■ Task objective ■
Copy all lines below containing "teddy".

[[ Task material open ]]

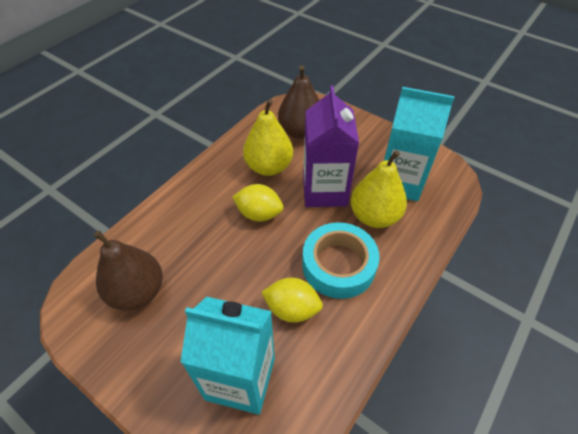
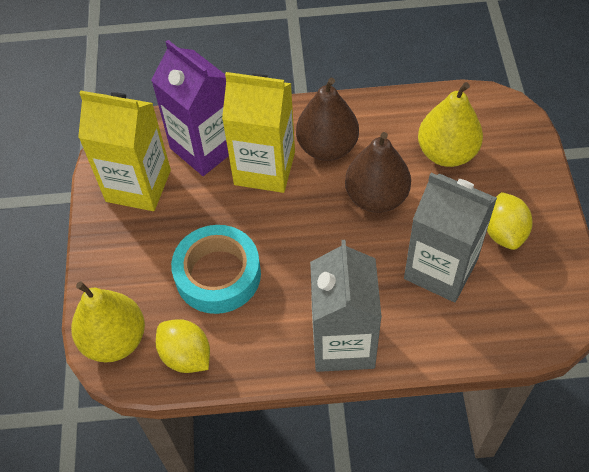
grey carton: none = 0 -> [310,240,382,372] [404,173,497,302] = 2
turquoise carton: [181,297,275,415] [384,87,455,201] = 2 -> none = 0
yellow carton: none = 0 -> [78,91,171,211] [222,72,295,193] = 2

[[ Task material closed ]]
[[ Task material open ]]

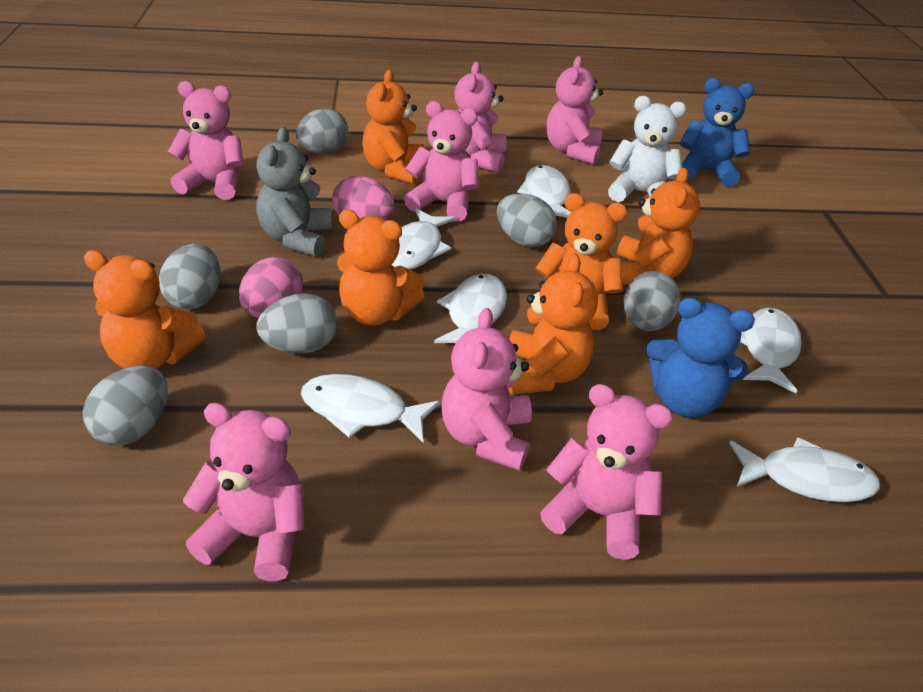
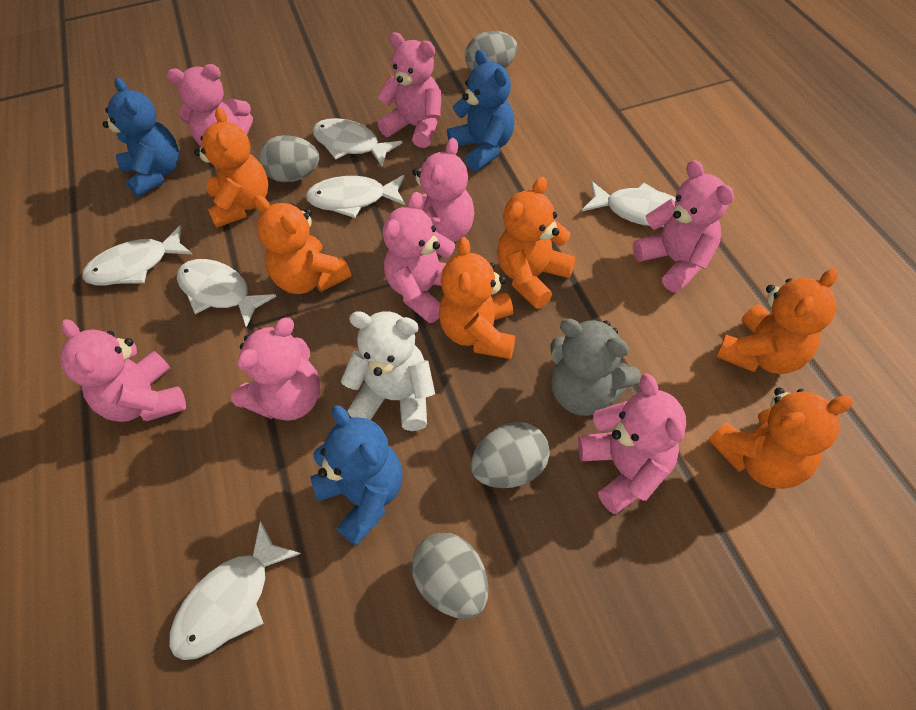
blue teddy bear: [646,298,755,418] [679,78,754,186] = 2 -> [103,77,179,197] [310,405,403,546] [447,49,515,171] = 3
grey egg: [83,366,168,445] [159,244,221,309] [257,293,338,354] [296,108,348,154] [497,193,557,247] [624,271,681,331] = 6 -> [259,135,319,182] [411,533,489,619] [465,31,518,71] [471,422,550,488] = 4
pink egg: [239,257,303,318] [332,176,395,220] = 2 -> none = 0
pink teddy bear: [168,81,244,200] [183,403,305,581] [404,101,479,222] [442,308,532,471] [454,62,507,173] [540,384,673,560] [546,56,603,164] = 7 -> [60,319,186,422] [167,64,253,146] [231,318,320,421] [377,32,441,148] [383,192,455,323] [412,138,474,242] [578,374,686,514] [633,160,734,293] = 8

[[ Task material closed ]]

■ Solution ■
blue teddy bear: [646,298,755,418] [679,78,754,186] = 2 -> [103,77,179,197] [310,405,403,546] [447,49,515,171] = 3
pink teddy bear: [168,81,244,200] [183,403,305,581] [404,101,479,222] [442,308,532,471] [454,62,507,173] [540,384,673,560] [546,56,603,164] = 7 -> [60,319,186,422] [167,64,253,146] [231,318,320,421] [377,32,441,148] [383,192,455,323] [412,138,474,242] [578,374,686,514] [633,160,734,293] = 8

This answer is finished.